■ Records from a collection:
----------

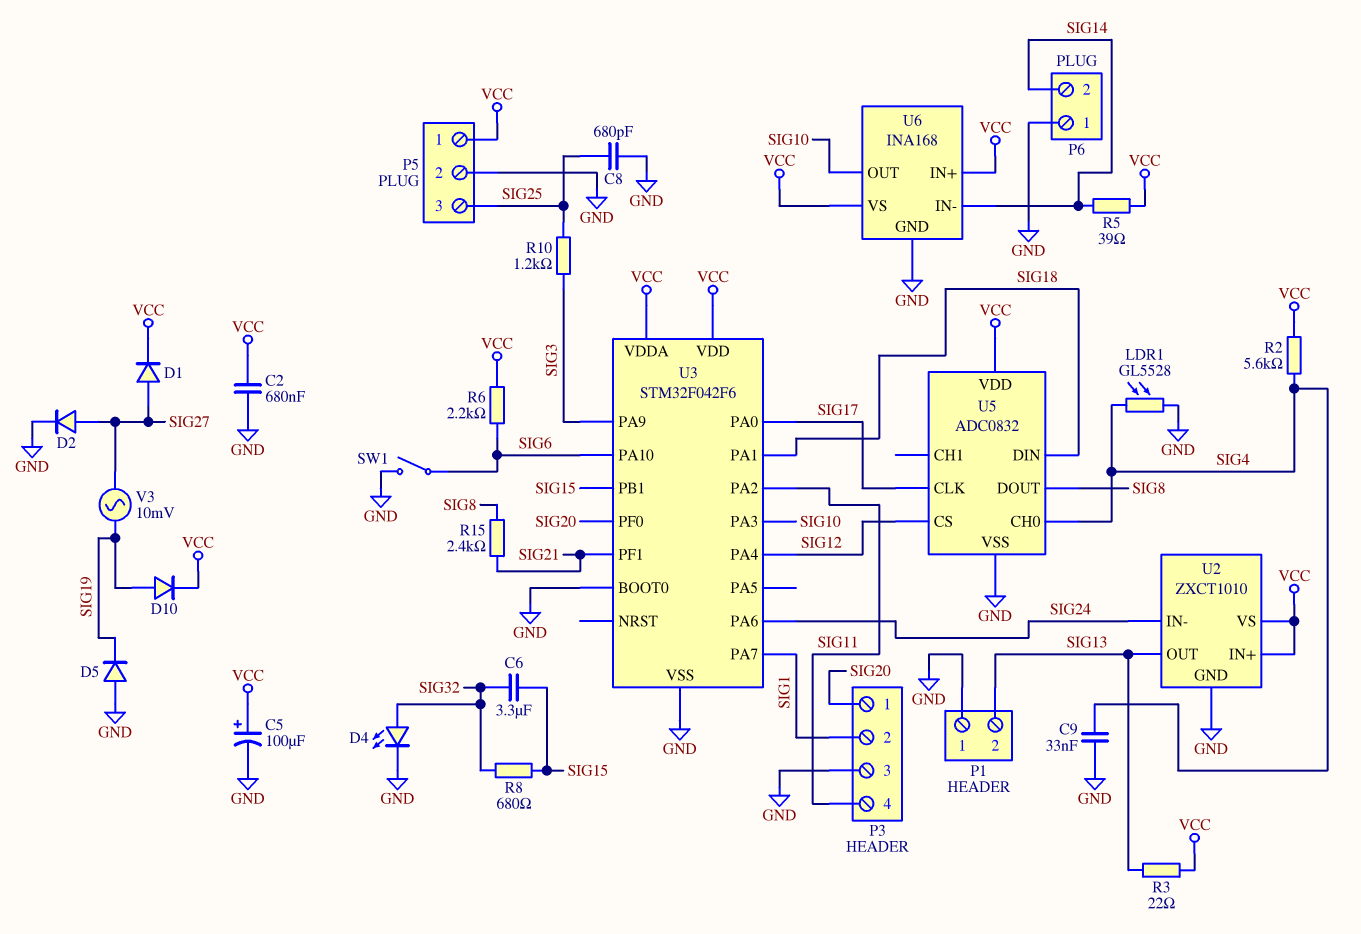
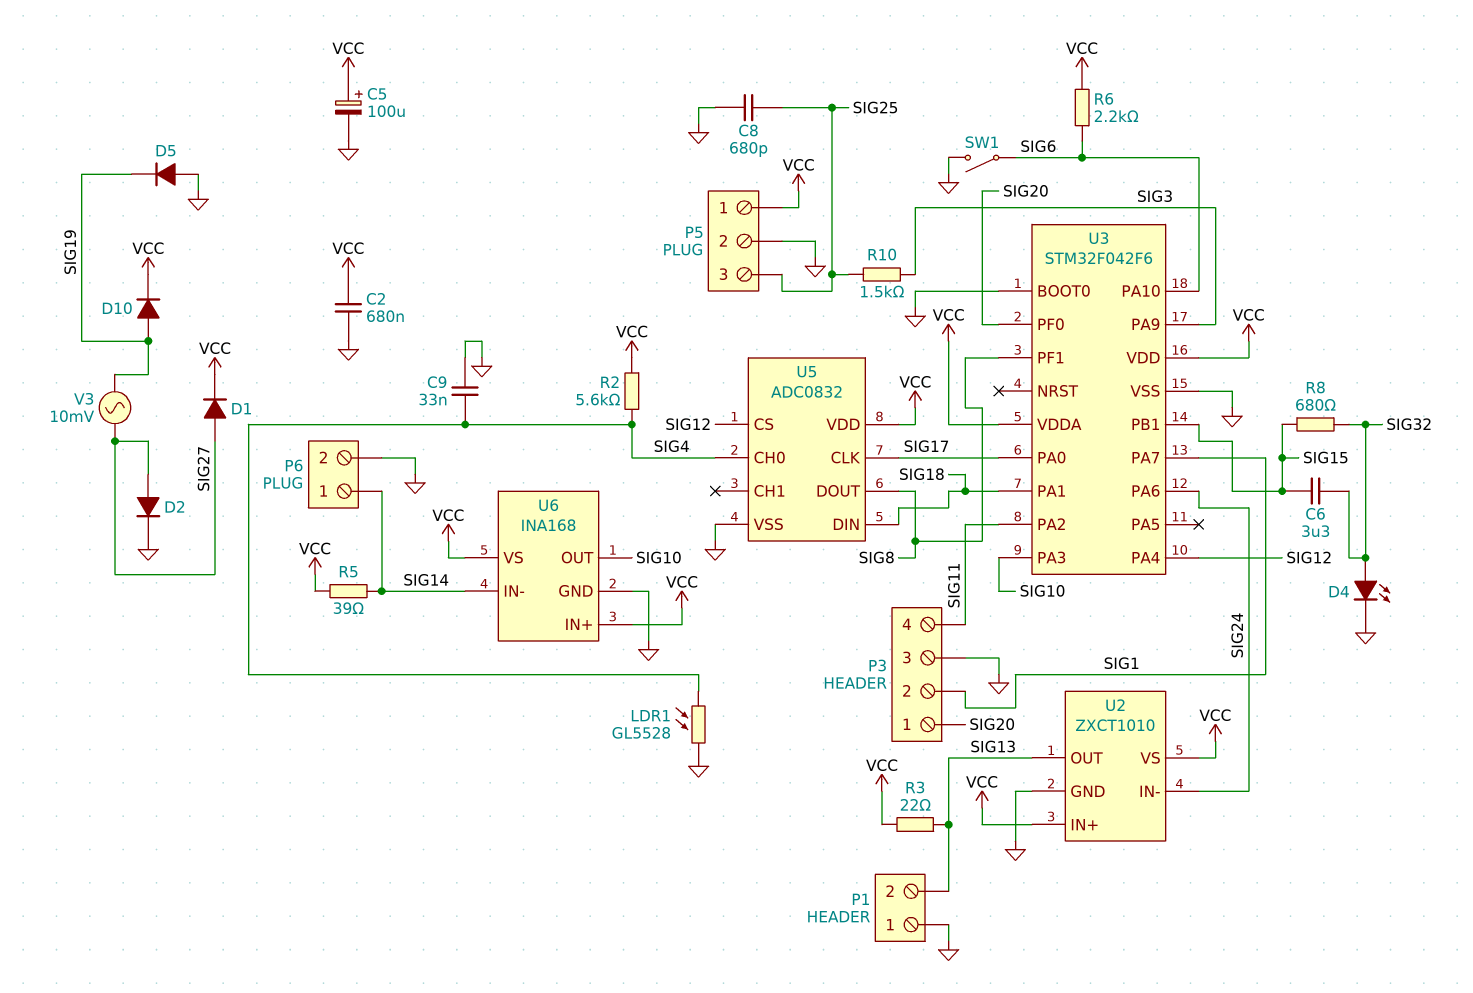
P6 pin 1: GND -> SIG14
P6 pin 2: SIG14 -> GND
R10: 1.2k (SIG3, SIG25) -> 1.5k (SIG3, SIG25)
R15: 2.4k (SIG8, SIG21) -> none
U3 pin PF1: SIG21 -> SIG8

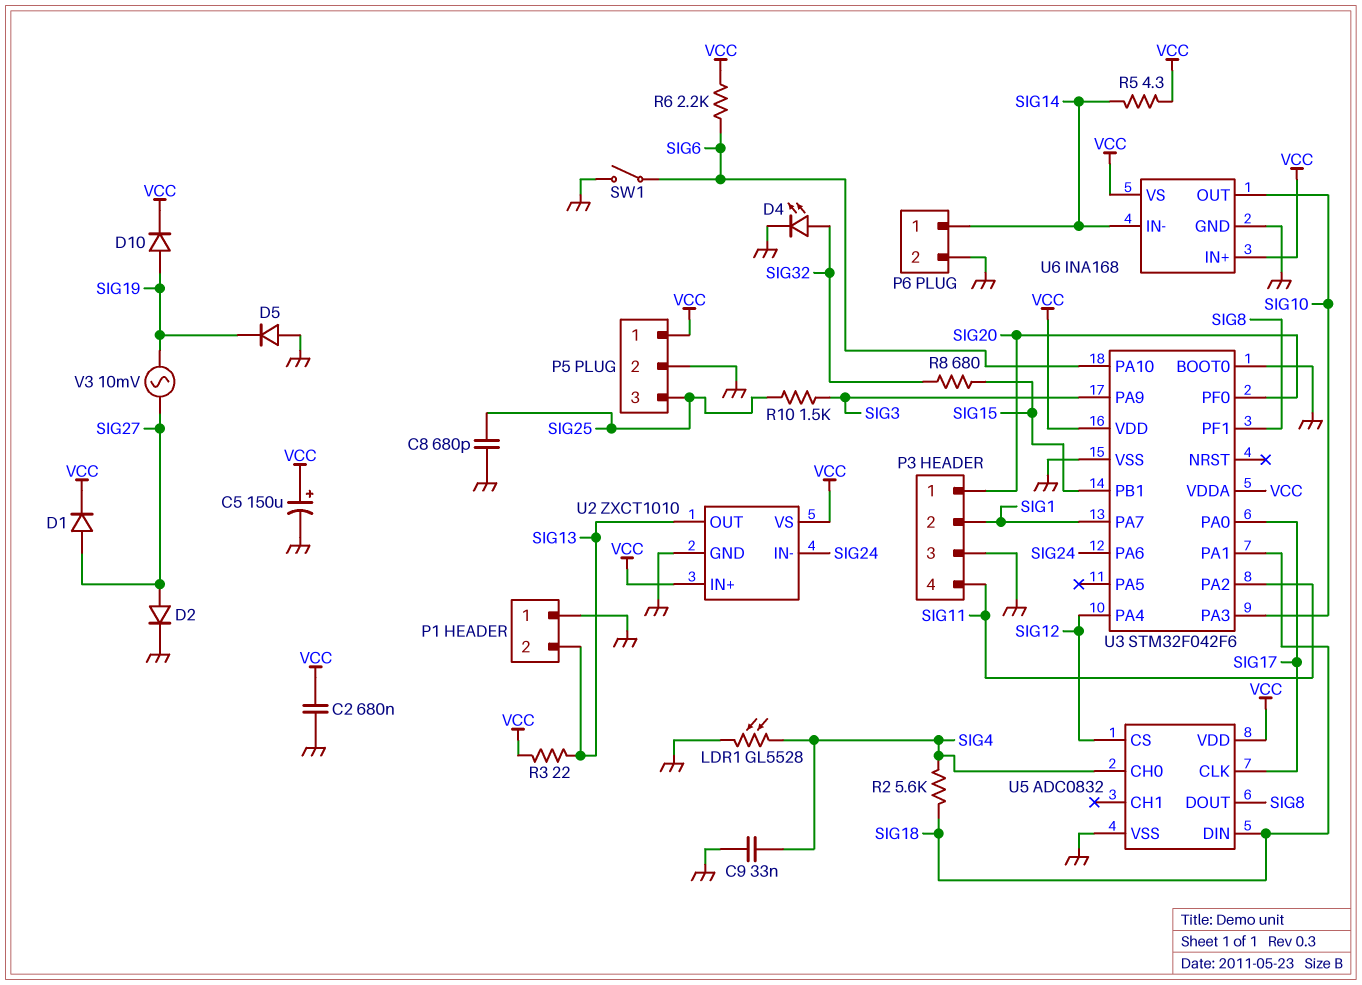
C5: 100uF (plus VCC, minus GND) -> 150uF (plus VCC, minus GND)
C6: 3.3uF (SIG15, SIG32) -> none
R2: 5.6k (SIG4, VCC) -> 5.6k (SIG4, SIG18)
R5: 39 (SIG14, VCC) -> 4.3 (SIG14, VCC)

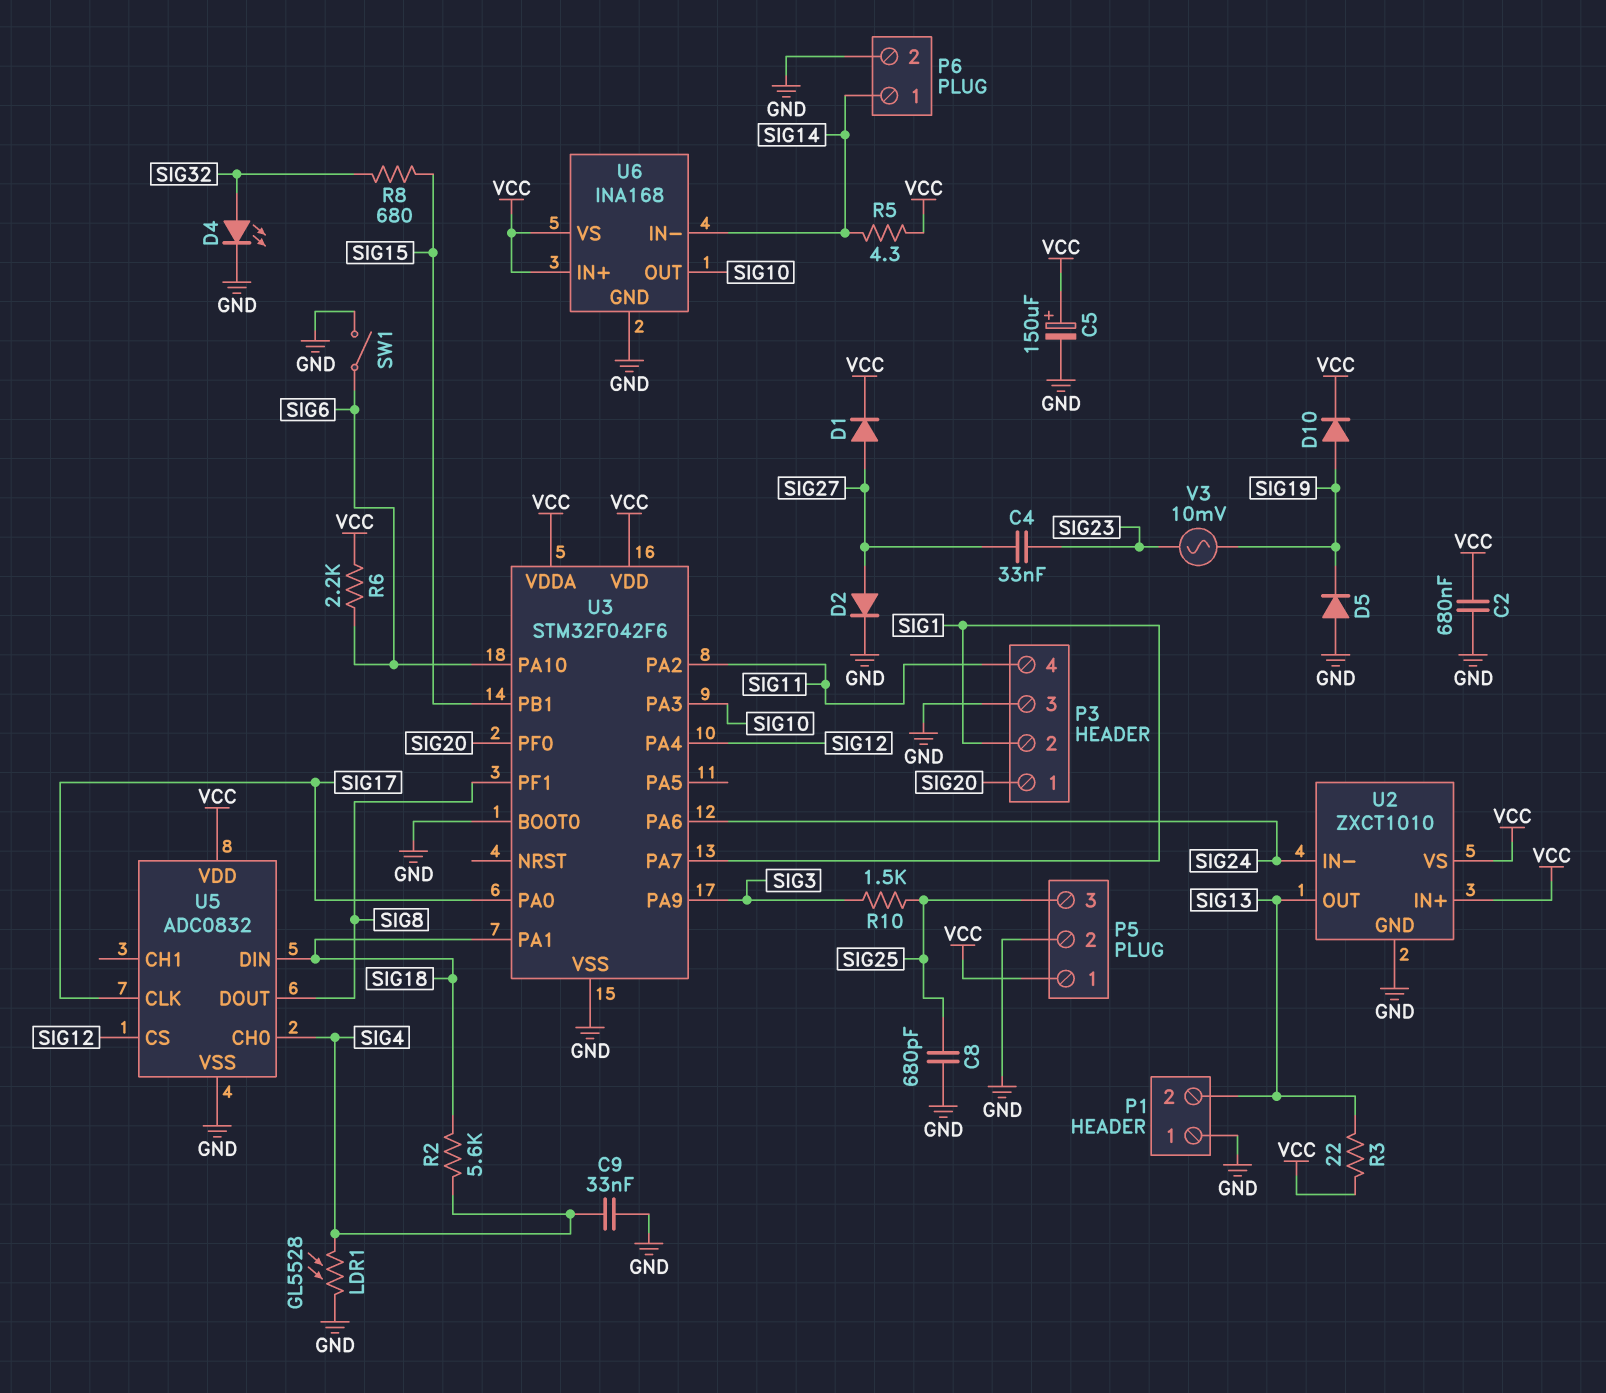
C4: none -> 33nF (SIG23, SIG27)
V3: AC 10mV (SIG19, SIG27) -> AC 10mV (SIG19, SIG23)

----------

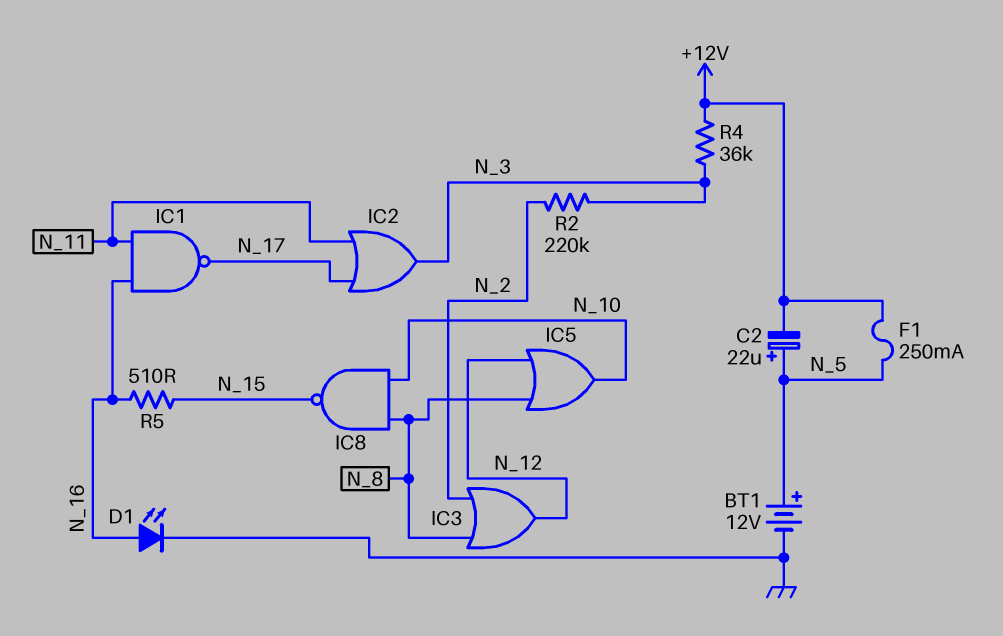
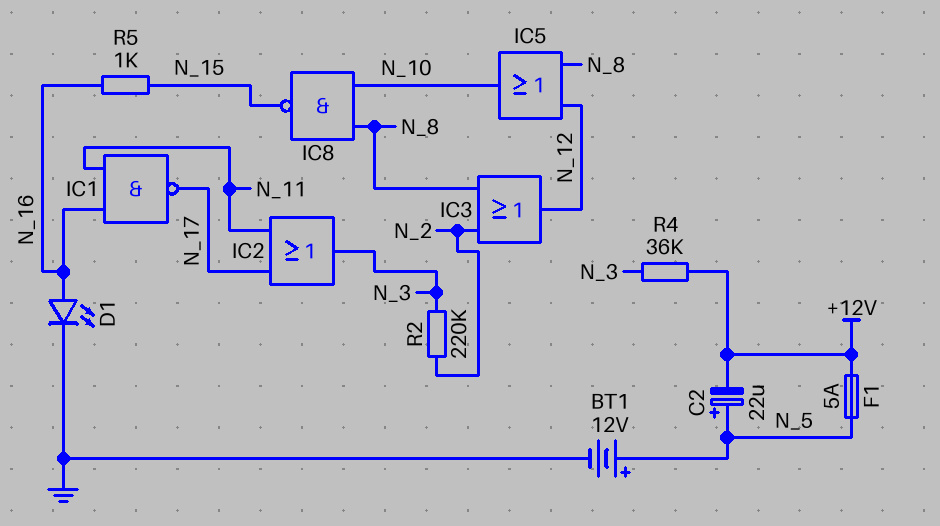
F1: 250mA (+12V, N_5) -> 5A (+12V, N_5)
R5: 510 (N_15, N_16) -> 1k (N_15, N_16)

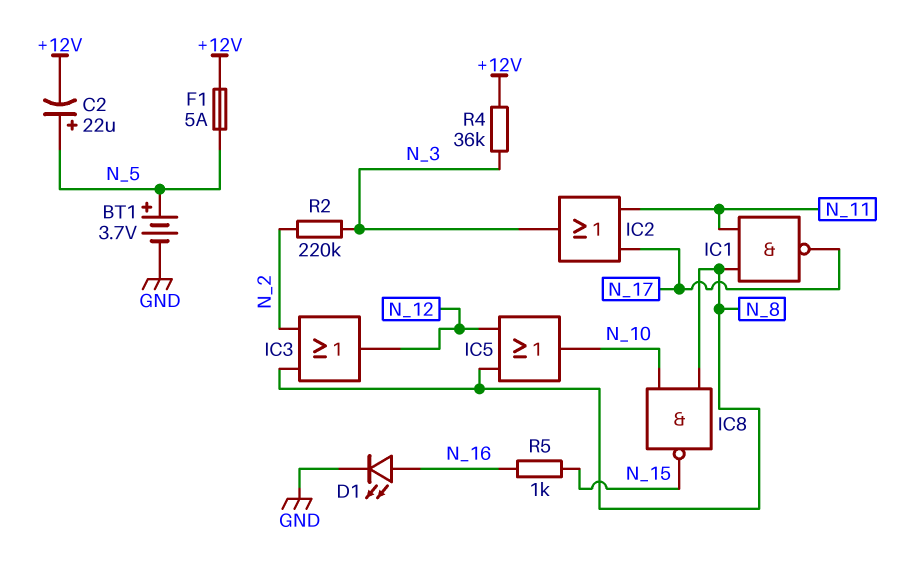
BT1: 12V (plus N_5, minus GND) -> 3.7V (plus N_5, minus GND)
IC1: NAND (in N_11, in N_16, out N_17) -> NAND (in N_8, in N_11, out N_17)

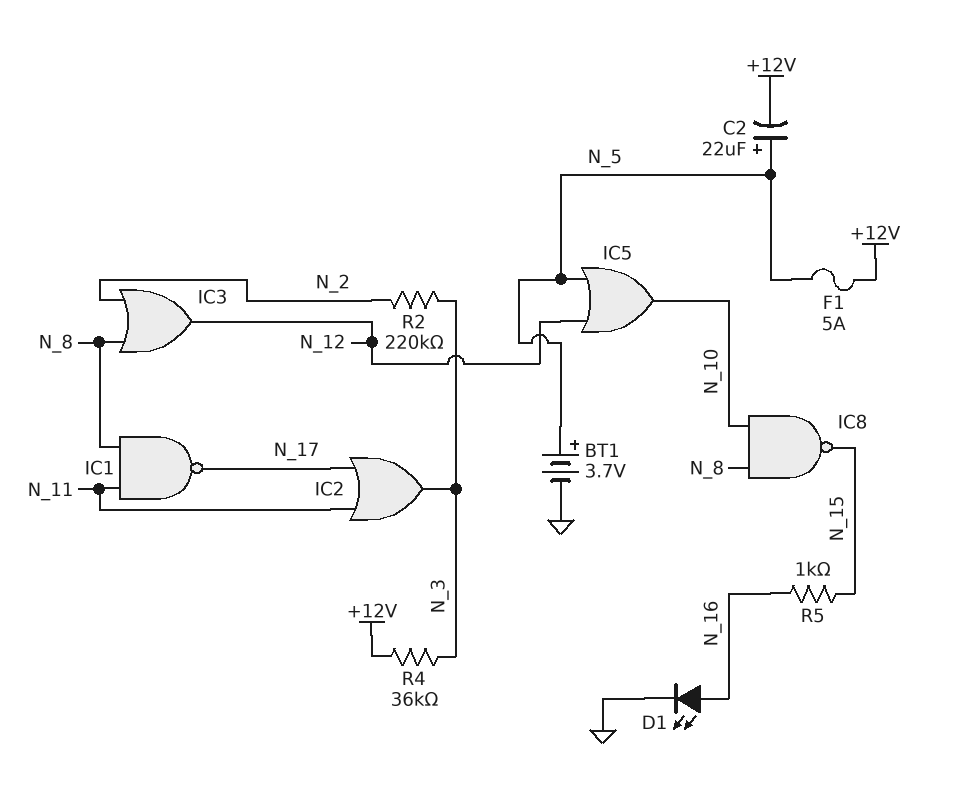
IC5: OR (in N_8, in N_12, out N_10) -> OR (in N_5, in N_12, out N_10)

----------

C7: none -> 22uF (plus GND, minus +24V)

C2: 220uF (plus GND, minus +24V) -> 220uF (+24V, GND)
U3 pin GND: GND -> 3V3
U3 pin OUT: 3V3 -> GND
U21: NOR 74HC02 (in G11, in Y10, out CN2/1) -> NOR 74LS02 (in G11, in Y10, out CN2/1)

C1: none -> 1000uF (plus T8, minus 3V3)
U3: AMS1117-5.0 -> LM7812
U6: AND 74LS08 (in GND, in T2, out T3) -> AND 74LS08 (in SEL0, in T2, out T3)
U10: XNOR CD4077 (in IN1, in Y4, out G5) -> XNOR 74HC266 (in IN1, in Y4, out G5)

----------

■ HOW TO COMPLETE THIS TASK: Look above for the line with "P6 pin 1: GND -> SIG14" and the line with "V3: AC 10mV", then copy them and all lines in between exactly as written, and only those, without any pictures.

■ TASK SOLUTION:
P6 pin 1: GND -> SIG14
P6 pin 2: SIG14 -> GND
R10: 1.2k (SIG3, SIG25) -> 1.5k (SIG3, SIG25)
R15: 2.4k (SIG8, SIG21) -> none
U3 pin PF1: SIG21 -> SIG8

C5: 100uF (plus VCC, minus GND) -> 150uF (plus VCC, minus GND)
C6: 3.3uF (SIG15, SIG32) -> none
R2: 5.6k (SIG4, VCC) -> 5.6k (SIG4, SIG18)
R5: 39 (SIG14, VCC) -> 4.3 (SIG14, VCC)

C4: none -> 33nF (SIG23, SIG27)
V3: AC 10mV (SIG19, SIG27) -> AC 10mV (SIG19, SIG23)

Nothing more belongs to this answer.